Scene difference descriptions
• • • • •

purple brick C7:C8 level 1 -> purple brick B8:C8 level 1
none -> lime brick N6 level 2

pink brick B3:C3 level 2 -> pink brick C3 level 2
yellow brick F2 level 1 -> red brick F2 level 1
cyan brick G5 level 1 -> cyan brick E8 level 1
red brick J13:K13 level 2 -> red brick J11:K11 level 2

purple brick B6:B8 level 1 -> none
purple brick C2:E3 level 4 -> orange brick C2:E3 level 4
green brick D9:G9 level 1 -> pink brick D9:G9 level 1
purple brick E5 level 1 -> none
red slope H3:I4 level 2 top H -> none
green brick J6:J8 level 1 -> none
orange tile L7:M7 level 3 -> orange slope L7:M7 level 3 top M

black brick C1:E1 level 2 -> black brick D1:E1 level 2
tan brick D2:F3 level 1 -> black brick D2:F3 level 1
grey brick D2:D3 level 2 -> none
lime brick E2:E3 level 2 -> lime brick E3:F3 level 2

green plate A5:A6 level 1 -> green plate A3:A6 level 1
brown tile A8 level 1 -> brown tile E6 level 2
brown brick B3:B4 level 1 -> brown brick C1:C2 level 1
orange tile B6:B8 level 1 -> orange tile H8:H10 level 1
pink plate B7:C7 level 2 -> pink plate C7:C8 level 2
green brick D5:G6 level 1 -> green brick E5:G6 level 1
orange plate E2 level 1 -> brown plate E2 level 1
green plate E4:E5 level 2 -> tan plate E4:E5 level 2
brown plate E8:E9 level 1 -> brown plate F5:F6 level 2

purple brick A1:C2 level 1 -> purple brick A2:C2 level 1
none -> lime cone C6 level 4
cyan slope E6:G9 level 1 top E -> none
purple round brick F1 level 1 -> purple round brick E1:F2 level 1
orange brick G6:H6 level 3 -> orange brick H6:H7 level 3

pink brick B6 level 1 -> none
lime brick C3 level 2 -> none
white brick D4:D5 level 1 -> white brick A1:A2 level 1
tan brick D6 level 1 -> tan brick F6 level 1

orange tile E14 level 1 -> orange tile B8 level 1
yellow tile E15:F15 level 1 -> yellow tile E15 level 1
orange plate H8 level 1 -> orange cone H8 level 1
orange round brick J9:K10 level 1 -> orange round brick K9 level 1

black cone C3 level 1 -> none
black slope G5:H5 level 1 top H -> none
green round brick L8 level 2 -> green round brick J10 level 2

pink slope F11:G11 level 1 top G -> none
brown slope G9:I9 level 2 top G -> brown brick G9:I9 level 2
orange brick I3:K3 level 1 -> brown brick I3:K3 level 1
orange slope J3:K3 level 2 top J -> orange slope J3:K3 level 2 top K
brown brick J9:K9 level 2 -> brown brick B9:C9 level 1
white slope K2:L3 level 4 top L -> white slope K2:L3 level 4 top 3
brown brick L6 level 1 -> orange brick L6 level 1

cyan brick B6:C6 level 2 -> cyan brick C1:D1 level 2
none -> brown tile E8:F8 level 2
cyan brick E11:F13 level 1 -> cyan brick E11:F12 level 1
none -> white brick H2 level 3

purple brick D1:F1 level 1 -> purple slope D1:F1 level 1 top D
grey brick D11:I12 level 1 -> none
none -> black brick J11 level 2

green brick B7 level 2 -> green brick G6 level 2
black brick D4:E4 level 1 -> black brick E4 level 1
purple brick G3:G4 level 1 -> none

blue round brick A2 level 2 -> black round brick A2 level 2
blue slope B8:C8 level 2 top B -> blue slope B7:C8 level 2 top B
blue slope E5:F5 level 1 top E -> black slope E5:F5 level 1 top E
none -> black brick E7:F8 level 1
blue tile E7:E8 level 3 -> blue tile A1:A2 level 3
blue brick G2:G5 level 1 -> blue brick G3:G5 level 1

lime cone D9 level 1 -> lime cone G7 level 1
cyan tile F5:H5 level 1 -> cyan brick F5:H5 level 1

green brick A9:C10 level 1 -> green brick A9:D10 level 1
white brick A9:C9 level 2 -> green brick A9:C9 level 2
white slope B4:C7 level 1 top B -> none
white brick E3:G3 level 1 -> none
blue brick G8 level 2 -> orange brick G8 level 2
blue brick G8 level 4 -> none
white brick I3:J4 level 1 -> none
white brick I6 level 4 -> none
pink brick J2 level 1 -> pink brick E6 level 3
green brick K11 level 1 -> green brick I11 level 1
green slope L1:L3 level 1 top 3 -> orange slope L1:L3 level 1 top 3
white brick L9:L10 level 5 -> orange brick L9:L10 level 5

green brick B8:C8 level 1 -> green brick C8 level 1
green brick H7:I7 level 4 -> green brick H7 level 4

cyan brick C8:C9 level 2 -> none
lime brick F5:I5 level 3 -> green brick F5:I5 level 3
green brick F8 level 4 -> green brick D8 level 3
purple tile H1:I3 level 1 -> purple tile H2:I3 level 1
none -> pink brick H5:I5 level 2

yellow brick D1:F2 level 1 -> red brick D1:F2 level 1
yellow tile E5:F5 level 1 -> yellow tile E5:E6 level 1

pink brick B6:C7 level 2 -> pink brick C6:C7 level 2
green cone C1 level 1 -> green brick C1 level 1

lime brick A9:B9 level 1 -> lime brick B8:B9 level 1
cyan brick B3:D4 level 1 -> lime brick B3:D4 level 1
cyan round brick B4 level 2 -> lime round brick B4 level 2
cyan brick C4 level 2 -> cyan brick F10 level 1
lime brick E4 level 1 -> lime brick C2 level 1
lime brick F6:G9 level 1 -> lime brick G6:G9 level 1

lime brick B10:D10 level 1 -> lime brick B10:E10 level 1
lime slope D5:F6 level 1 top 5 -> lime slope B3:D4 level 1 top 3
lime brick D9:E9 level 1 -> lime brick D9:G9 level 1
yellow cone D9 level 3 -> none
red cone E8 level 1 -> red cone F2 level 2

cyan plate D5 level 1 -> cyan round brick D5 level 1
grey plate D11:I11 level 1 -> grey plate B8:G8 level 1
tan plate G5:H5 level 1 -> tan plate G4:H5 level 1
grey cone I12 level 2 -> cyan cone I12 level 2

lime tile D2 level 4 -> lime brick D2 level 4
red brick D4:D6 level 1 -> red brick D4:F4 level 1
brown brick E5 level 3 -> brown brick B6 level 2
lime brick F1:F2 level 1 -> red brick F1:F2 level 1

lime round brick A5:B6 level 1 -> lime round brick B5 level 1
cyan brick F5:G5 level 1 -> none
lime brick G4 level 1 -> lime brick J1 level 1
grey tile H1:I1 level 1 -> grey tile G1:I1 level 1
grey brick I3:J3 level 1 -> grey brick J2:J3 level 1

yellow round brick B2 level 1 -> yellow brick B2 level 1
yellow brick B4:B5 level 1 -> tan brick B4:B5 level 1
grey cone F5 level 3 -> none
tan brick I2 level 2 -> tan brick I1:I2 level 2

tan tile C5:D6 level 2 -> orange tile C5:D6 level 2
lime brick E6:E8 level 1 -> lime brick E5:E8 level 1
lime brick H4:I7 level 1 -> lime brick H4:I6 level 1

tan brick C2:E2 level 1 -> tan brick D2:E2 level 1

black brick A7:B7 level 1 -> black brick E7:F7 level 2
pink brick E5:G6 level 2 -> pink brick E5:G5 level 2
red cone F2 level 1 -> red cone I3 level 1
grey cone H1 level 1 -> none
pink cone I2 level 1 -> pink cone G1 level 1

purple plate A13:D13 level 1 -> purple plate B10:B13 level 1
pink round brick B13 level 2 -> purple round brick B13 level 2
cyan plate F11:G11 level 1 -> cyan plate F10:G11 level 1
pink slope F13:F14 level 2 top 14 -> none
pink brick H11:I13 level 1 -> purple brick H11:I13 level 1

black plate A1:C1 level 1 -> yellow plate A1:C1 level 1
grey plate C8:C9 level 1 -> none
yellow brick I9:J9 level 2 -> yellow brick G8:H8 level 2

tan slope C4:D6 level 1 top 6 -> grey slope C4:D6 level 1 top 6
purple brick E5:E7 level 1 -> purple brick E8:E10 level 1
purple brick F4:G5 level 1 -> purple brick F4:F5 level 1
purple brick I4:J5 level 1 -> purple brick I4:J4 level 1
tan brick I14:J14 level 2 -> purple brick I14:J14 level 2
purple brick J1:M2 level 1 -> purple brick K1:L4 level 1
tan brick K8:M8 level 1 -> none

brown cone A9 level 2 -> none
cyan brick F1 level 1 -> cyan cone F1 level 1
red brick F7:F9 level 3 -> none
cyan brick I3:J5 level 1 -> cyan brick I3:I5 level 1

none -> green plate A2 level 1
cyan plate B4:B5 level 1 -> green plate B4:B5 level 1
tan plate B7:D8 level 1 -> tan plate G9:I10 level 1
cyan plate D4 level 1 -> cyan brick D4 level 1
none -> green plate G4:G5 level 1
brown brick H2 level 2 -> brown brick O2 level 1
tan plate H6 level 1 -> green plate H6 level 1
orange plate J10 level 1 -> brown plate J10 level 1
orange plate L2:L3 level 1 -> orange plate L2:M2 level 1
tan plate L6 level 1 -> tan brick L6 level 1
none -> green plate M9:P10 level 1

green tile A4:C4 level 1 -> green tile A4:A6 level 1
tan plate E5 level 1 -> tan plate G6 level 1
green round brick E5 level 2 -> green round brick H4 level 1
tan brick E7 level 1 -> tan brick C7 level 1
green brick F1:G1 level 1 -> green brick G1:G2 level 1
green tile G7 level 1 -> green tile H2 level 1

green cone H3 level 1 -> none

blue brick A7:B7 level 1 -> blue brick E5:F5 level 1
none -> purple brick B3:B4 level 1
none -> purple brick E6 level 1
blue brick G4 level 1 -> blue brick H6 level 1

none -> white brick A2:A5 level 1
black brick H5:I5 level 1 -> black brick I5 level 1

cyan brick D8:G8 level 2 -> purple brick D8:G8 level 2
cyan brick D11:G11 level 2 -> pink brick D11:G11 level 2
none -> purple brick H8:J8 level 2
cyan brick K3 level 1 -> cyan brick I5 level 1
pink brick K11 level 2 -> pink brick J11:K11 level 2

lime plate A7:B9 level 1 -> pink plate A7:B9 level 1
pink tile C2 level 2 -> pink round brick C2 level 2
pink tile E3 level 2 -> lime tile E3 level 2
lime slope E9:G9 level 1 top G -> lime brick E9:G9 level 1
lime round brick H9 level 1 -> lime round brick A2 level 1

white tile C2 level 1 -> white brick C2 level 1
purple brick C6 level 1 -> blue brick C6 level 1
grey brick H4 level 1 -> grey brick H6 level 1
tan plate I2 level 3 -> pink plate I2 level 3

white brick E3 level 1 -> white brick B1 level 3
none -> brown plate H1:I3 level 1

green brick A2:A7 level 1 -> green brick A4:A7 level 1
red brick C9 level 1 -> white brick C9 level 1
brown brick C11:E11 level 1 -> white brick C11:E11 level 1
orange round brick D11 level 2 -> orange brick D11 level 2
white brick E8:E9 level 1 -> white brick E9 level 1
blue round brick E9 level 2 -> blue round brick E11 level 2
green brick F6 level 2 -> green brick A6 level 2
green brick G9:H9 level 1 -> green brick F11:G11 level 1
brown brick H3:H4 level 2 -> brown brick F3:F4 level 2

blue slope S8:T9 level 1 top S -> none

• • • • •

Exercise details: Where the data above reaches the line holding "red slope H3:I4 level 2 top H -> none", begin printing, and stop after the line holding "brown brick J9:K9". Each line must be reproduced exactly, with nothing else added.

Written solution:
red slope H3:I4 level 2 top H -> none
green brick J6:J8 level 1 -> none
orange tile L7:M7 level 3 -> orange slope L7:M7 level 3 top M

black brick C1:E1 level 2 -> black brick D1:E1 level 2
tan brick D2:F3 level 1 -> black brick D2:F3 level 1
grey brick D2:D3 level 2 -> none
lime brick E2:E3 level 2 -> lime brick E3:F3 level 2

green plate A5:A6 level 1 -> green plate A3:A6 level 1
brown tile A8 level 1 -> brown tile E6 level 2
brown brick B3:B4 level 1 -> brown brick C1:C2 level 1
orange tile B6:B8 level 1 -> orange tile H8:H10 level 1
pink plate B7:C7 level 2 -> pink plate C7:C8 level 2
green brick D5:G6 level 1 -> green brick E5:G6 level 1
orange plate E2 level 1 -> brown plate E2 level 1
green plate E4:E5 level 2 -> tan plate E4:E5 level 2
brown plate E8:E9 level 1 -> brown plate F5:F6 level 2

purple brick A1:C2 level 1 -> purple brick A2:C2 level 1
none -> lime cone C6 level 4
cyan slope E6:G9 level 1 top E -> none
purple round brick F1 level 1 -> purple round brick E1:F2 level 1
orange brick G6:H6 level 3 -> orange brick H6:H7 level 3

pink brick B6 level 1 -> none
lime brick C3 level 2 -> none
white brick D4:D5 level 1 -> white brick A1:A2 level 1
tan brick D6 level 1 -> tan brick F6 level 1

orange tile E14 level 1 -> orange tile B8 level 1
yellow tile E15:F15 level 1 -> yellow tile E15 level 1
orange plate H8 level 1 -> orange cone H8 level 1
orange round brick J9:K10 level 1 -> orange round brick K9 level 1

black cone C3 level 1 -> none
black slope G5:H5 level 1 top H -> none
green round brick L8 level 2 -> green round brick J10 level 2

pink slope F11:G11 level 1 top G -> none
brown slope G9:I9 level 2 top G -> brown brick G9:I9 level 2
orange brick I3:K3 level 1 -> brown brick I3:K3 level 1
orange slope J3:K3 level 2 top J -> orange slope J3:K3 level 2 top K
brown brick J9:K9 level 2 -> brown brick B9:C9 level 1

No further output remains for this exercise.